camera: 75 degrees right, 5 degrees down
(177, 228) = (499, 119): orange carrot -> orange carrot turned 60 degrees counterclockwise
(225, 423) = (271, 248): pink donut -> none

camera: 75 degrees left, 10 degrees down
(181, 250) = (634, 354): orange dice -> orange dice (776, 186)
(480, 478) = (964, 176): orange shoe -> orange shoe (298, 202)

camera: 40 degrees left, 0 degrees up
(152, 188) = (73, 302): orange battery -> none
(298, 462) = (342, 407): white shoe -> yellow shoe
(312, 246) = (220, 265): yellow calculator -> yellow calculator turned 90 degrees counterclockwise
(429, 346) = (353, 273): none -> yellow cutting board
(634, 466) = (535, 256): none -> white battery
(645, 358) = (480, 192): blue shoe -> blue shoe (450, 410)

········

## Task item
What lines above hold the word "turned"? Pull each one out.

## Solution for this task
(177, 228) = (499, 119): orange carrot -> orange carrot turned 60 degrees counterclockwise
(312, 246) = (220, 265): yellow calculator -> yellow calculator turned 90 degrees counterclockwise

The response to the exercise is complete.